▸ Assigned task
Out of the material that follows, write out exactly the lines from the line with "(513, 302) = (232, 177): orange ball -> none" to the line with "camera: 20 degrees right, 15 degrees down", both ends included, and no others.

▸ Listed records
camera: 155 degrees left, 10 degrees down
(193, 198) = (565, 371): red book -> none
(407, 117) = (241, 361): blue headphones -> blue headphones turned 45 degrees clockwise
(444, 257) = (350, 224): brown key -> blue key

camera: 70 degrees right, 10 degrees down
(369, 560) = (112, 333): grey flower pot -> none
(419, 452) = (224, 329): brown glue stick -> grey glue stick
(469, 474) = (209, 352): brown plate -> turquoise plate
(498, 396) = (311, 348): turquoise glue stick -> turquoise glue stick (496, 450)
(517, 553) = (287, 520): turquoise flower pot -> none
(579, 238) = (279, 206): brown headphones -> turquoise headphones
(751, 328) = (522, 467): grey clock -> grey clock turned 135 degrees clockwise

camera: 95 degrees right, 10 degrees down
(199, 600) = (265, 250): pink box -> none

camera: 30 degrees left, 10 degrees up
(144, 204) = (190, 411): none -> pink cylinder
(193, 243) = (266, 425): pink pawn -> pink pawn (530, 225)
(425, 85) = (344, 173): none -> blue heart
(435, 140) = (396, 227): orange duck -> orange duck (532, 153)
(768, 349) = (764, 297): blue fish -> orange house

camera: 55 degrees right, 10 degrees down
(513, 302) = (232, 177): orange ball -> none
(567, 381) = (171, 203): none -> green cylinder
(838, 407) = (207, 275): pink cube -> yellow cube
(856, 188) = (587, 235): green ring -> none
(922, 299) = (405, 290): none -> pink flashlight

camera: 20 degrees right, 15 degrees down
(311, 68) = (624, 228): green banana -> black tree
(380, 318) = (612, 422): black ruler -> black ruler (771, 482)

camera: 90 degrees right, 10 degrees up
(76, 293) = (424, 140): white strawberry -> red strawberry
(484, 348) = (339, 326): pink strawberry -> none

▸ Answer to this problem
(513, 302) = (232, 177): orange ball -> none
(567, 381) = (171, 203): none -> green cylinder
(838, 407) = (207, 275): pink cube -> yellow cube
(856, 188) = (587, 235): green ring -> none
(922, 299) = (405, 290): none -> pink flashlight

camera: 20 degrees right, 15 degrees down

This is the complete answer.